Records to use:
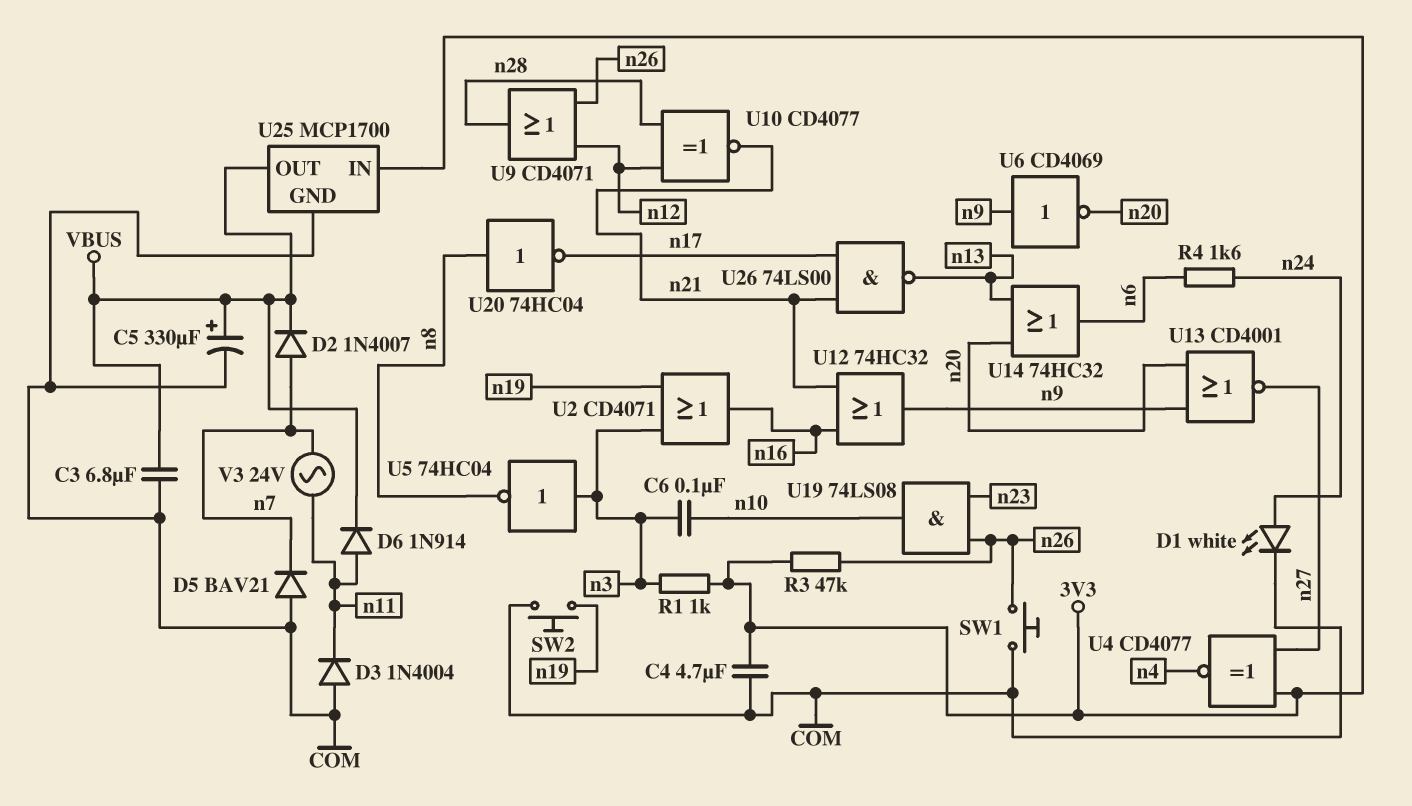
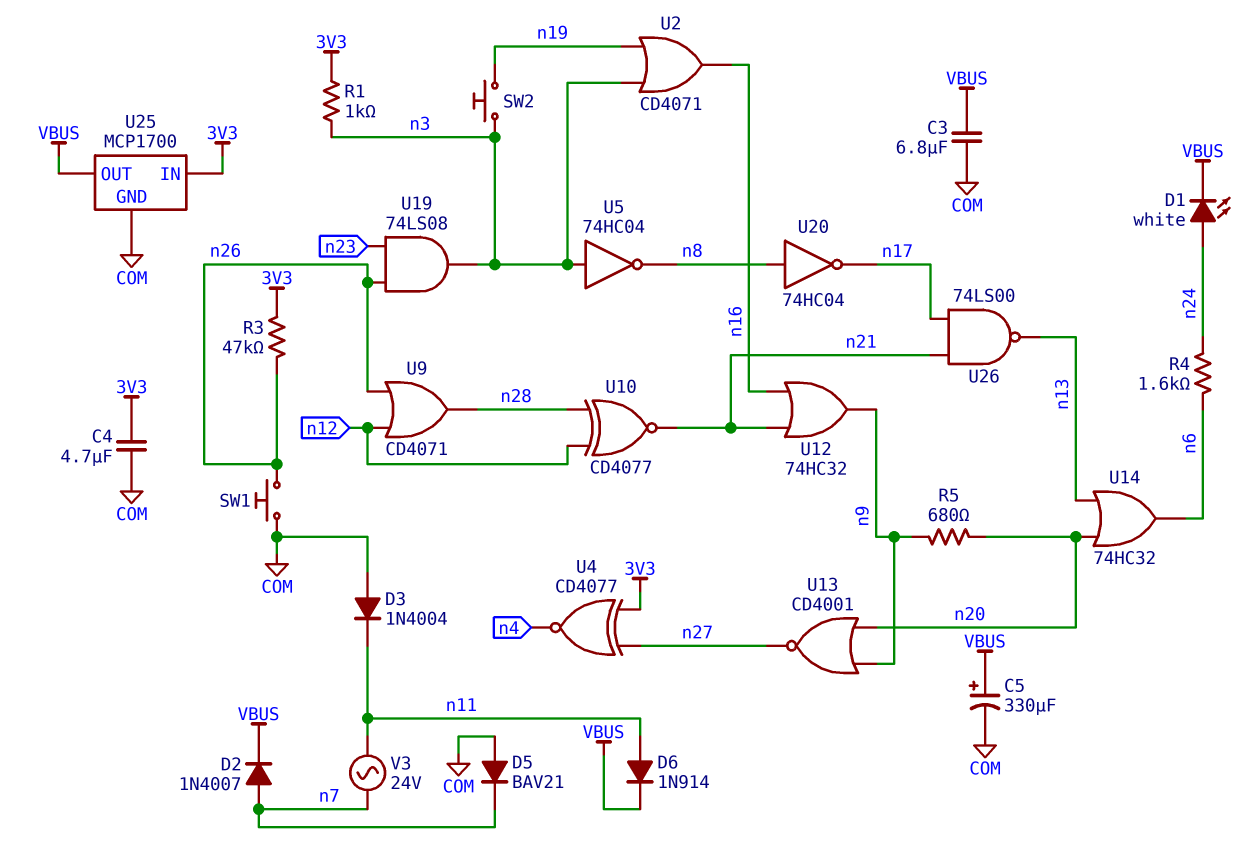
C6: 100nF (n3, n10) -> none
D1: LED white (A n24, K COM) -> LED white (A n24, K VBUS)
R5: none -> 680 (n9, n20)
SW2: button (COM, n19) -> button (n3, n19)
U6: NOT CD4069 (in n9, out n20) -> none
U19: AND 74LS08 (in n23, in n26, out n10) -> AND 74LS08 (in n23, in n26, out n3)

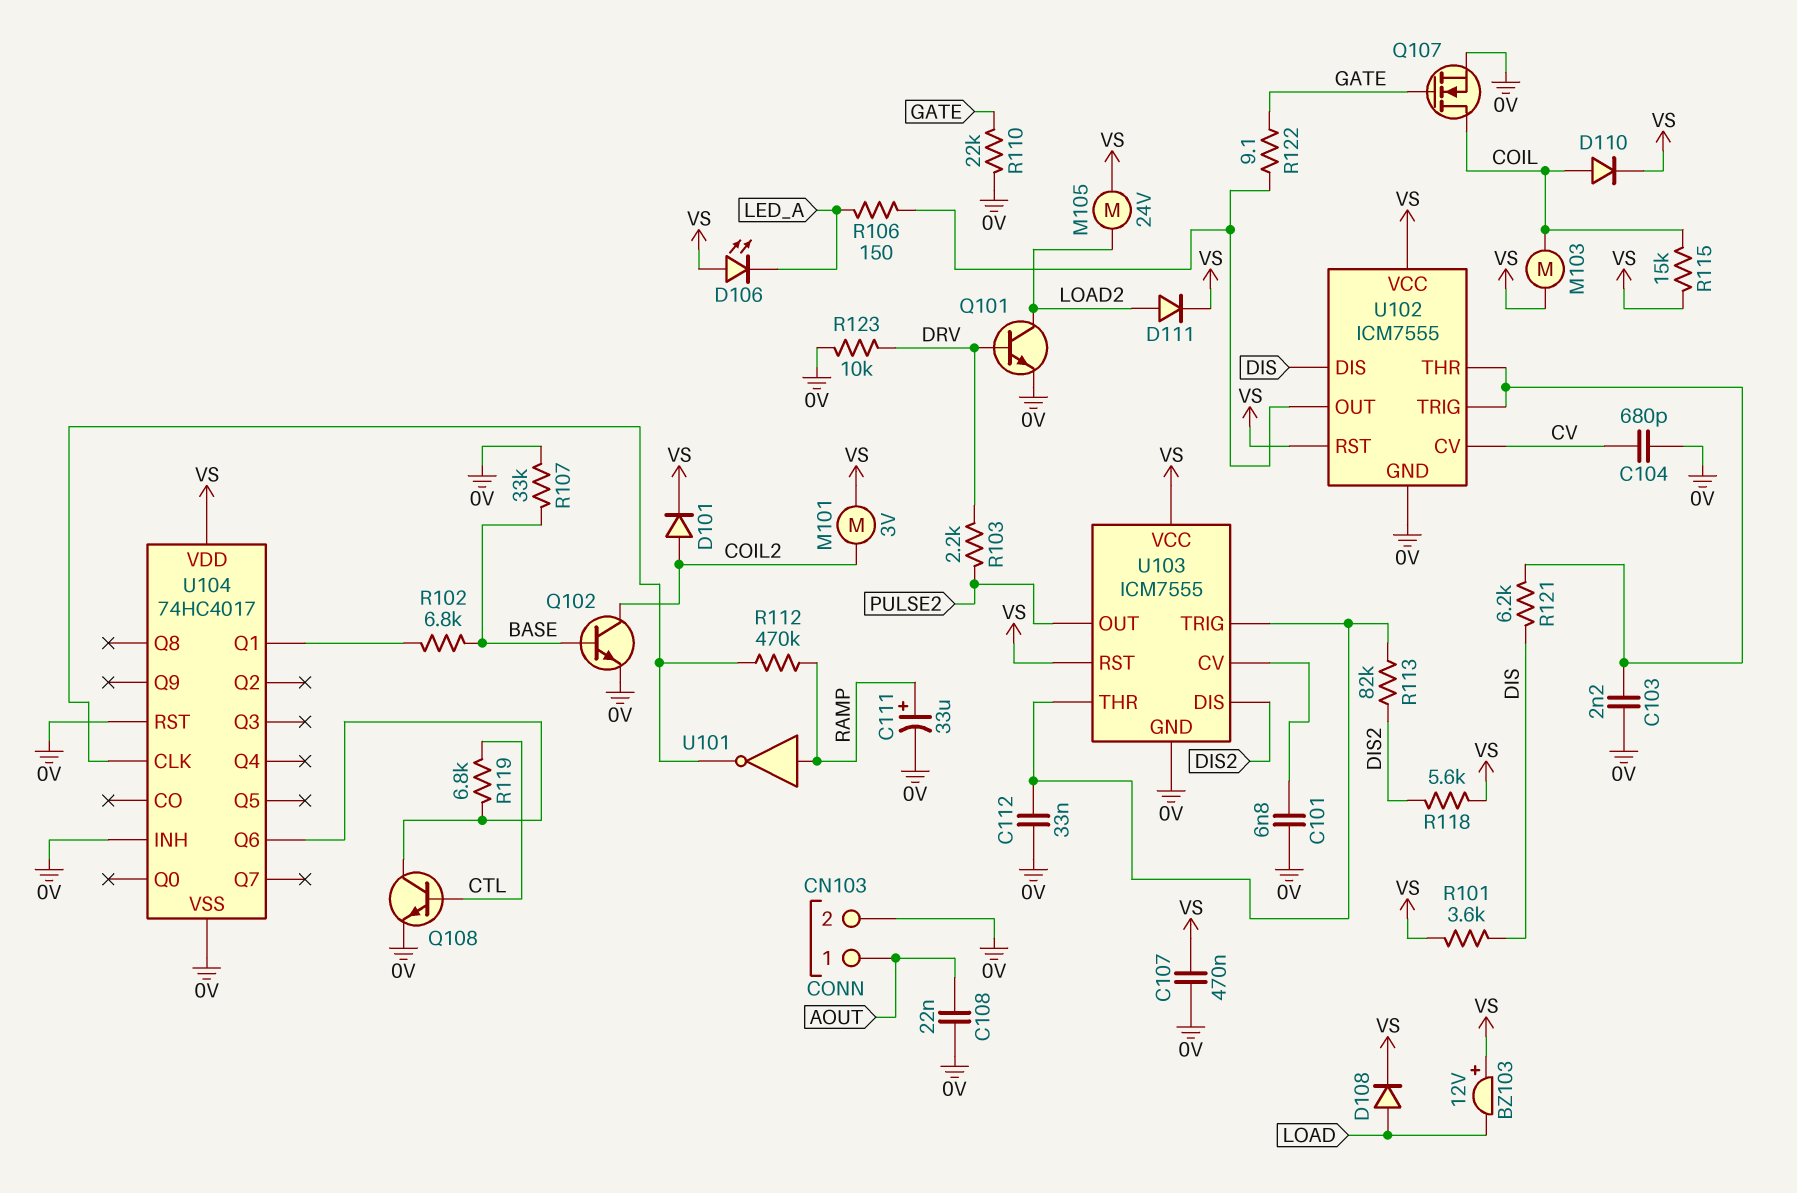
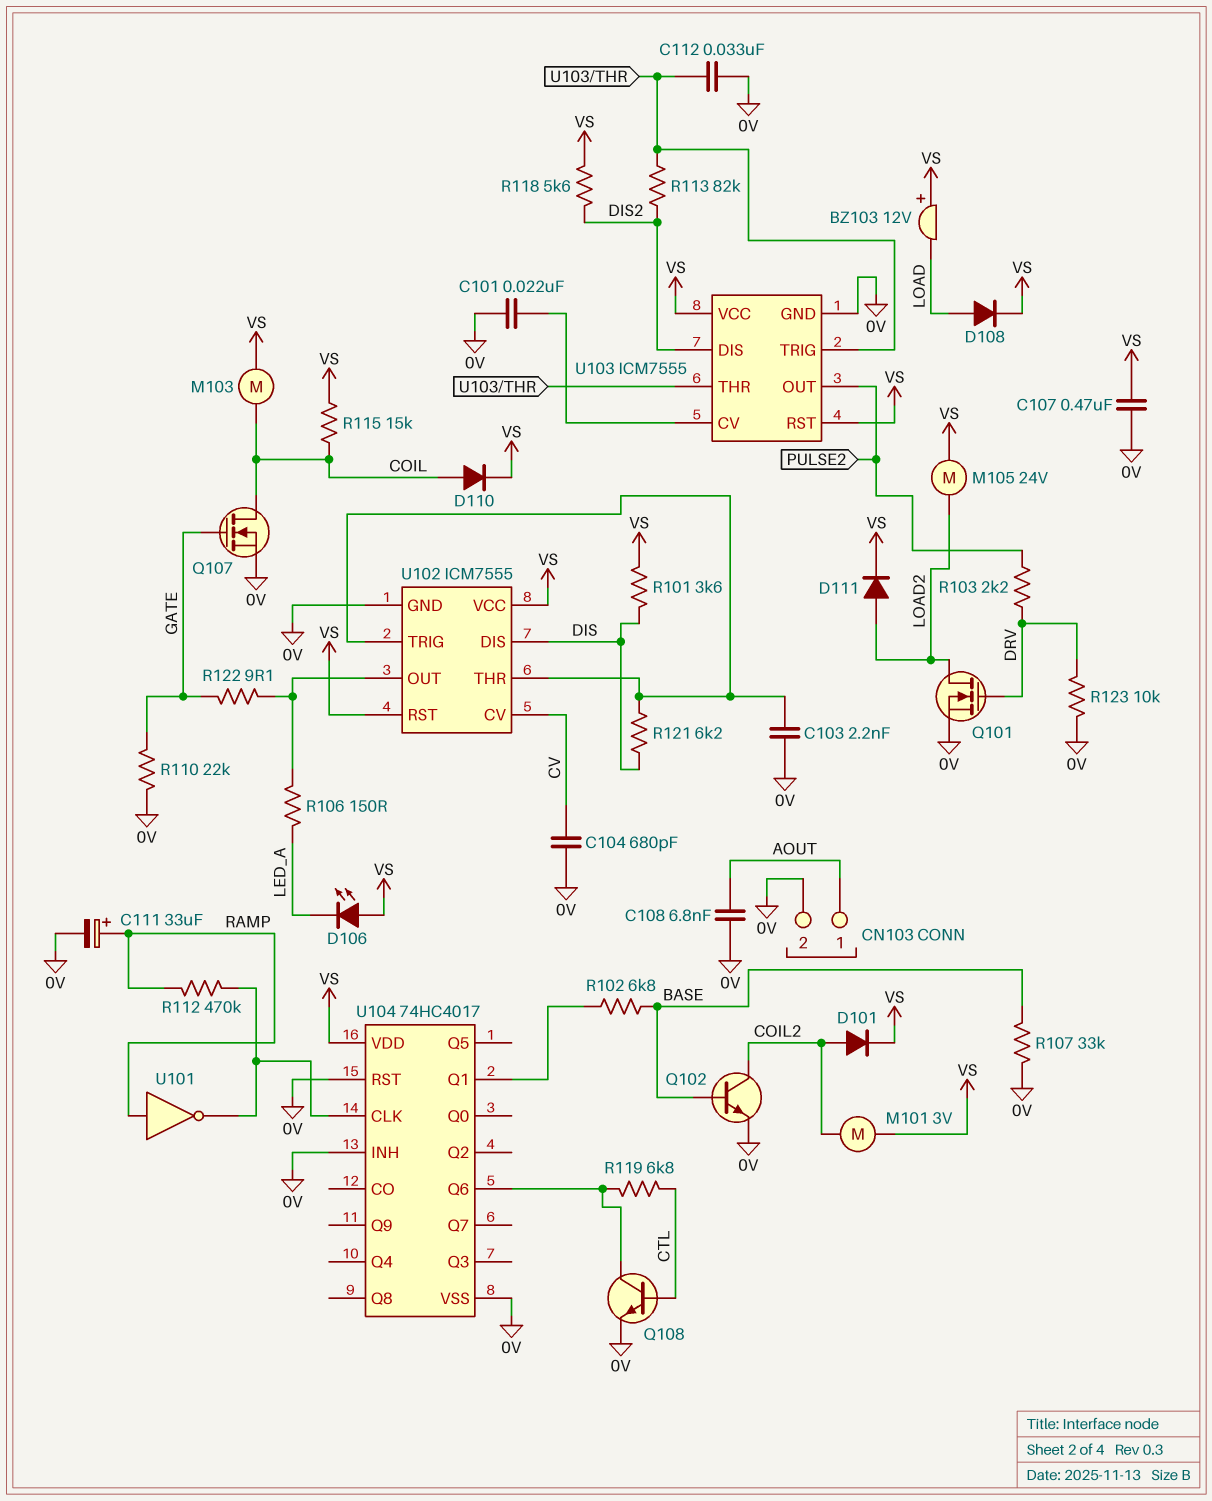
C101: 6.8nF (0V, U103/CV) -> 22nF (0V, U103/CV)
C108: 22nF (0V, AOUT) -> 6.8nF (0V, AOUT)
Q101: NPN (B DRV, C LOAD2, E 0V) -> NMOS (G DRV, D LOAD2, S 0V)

About this task: Give back the material exactly as written, images excluded.

Exercise result:
C6: 100nF (n3, n10) -> none
D1: LED white (A n24, K COM) -> LED white (A n24, K VBUS)
R5: none -> 680 (n9, n20)
SW2: button (COM, n19) -> button (n3, n19)
U6: NOT CD4069 (in n9, out n20) -> none
U19: AND 74LS08 (in n23, in n26, out n10) -> AND 74LS08 (in n23, in n26, out n3)

C101: 6.8nF (0V, U103/CV) -> 22nF (0V, U103/CV)
C108: 22nF (0V, AOUT) -> 6.8nF (0V, AOUT)
Q101: NPN (B DRV, C LOAD2, E 0V) -> NMOS (G DRV, D LOAD2, S 0V)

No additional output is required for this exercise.